THE PROBLEM: Write out the lines starting at the one that holds "C7: none -> 33uF (DGND, NET10)" and ending with the final line of the data, exactly and with no others.

DATA RECORDS:
┌──
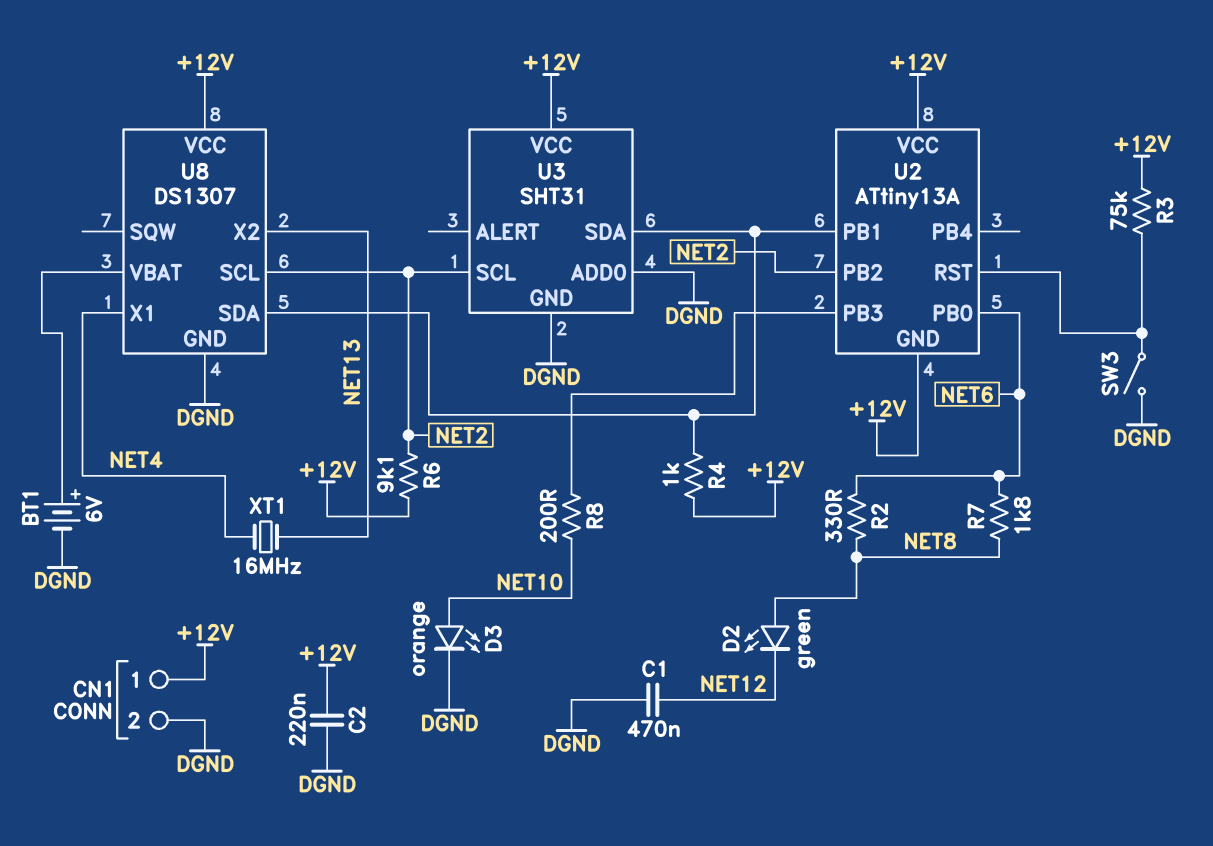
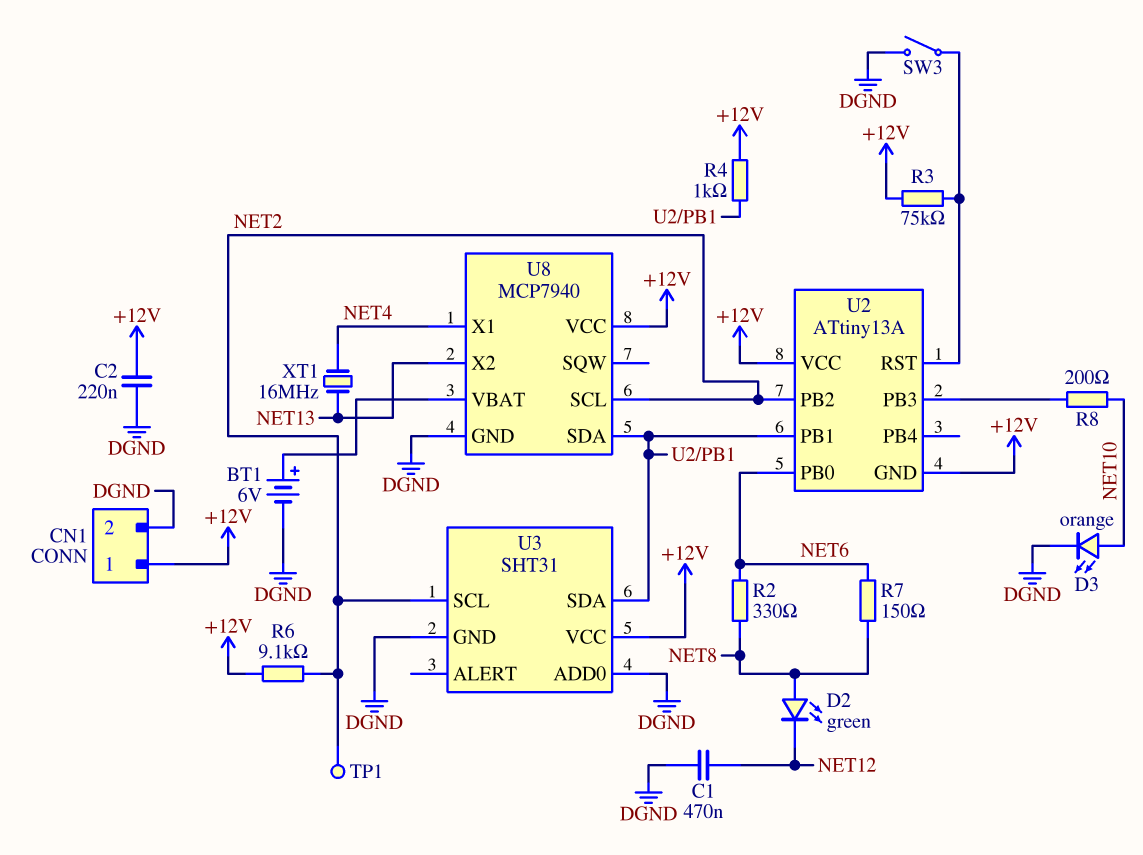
R7: 1.8k (NET6, NET8) -> 150 (NET6, NET8)
TP1: none -> test point (NET2)
U8: DS1307 -> MCP7940

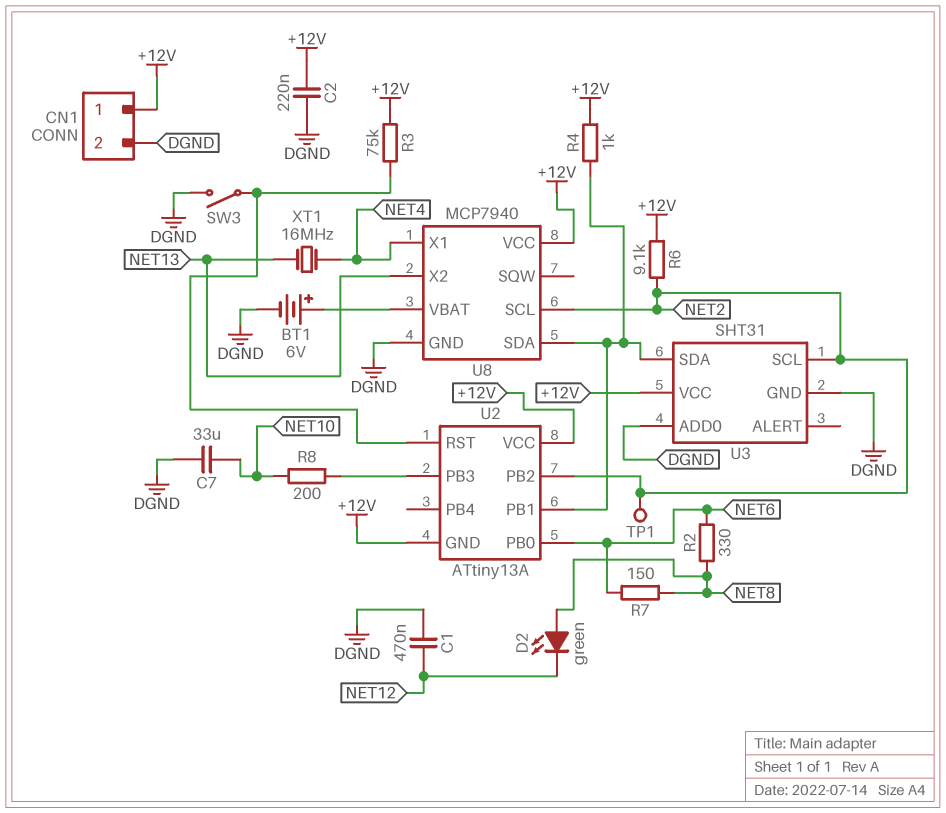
C7: none -> 33uF (DGND, NET10)
D3: LED orange (A NET10, K DGND) -> none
└──
ANSWER AREA:
C7: none -> 33uF (DGND, NET10)
D3: LED orange (A NET10, K DGND) -> none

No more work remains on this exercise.